WHAT IS REQUIRED:
Every line from the line containing "(343, 113) = (673, 315): red" through the final line below is to be repeated exactly; no other line is.
RECORDS SHOWN below:
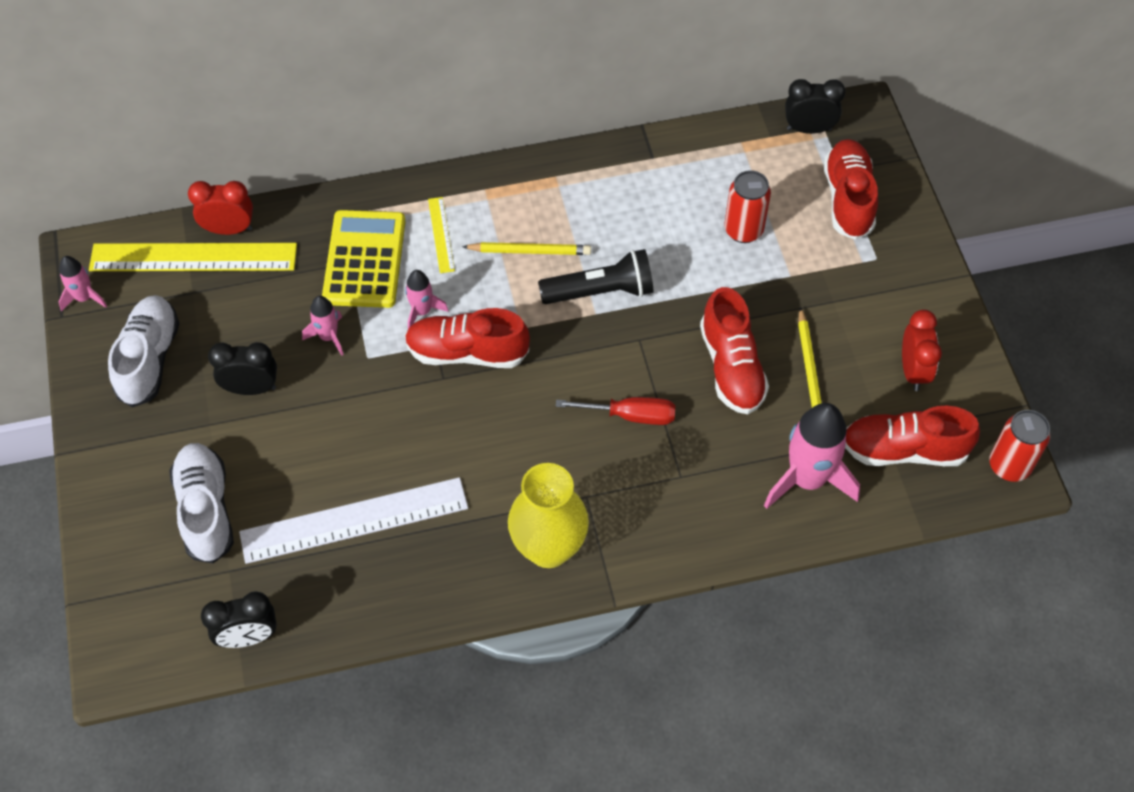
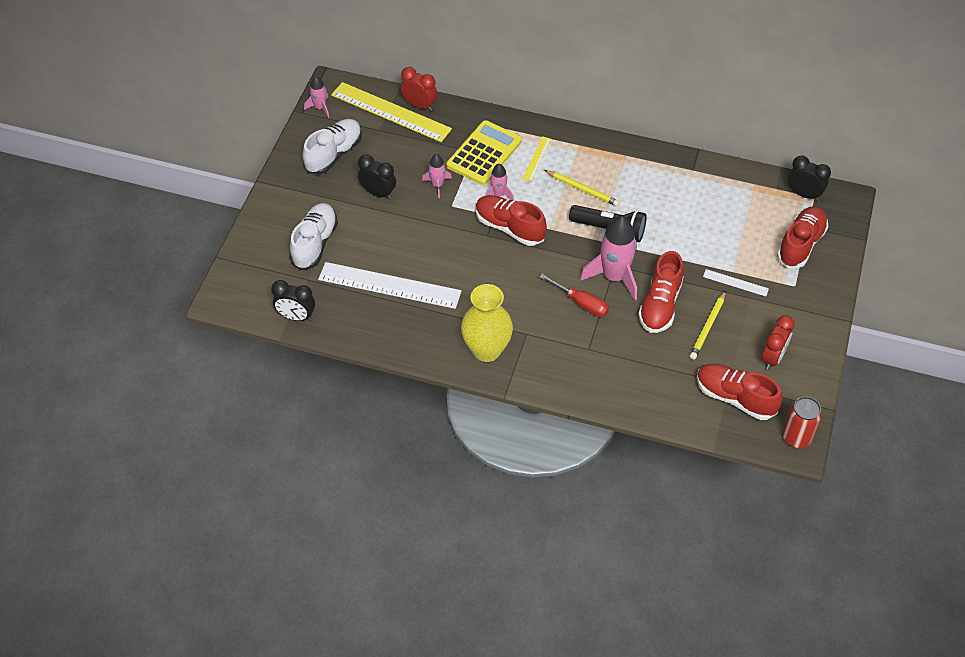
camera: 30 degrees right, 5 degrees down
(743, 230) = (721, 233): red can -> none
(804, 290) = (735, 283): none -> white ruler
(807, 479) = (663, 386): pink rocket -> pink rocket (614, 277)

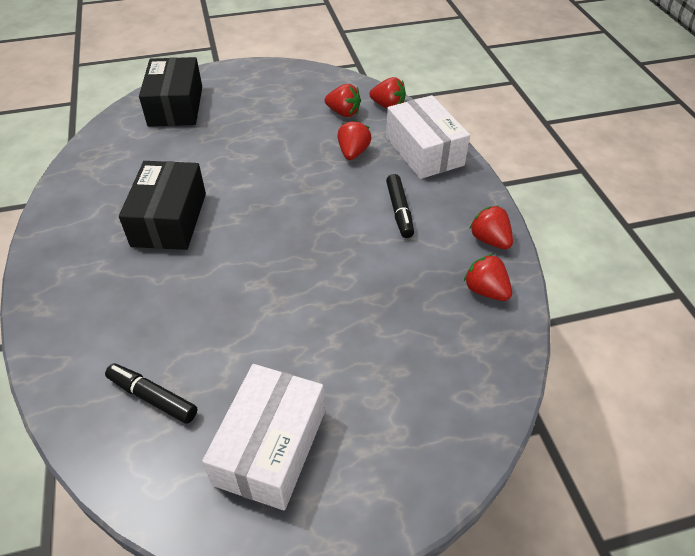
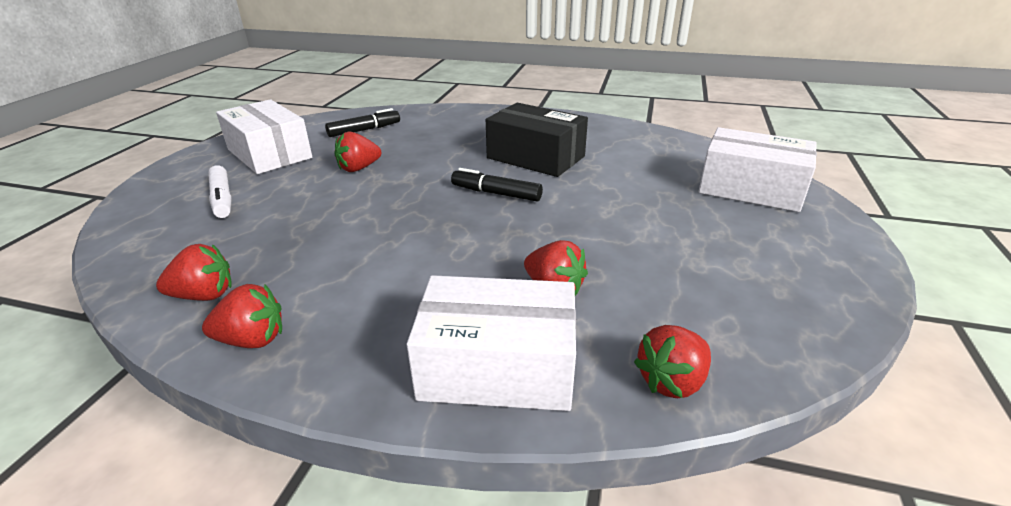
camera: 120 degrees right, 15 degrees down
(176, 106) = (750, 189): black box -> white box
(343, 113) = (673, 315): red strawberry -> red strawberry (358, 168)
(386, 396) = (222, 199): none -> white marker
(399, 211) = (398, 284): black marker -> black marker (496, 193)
End of RECORDS SHOWN.
WRITTEN REPLY:
(343, 113) = (673, 315): red strawberry -> red strawberry (358, 168)
(386, 396) = (222, 199): none -> white marker
(399, 211) = (398, 284): black marker -> black marker (496, 193)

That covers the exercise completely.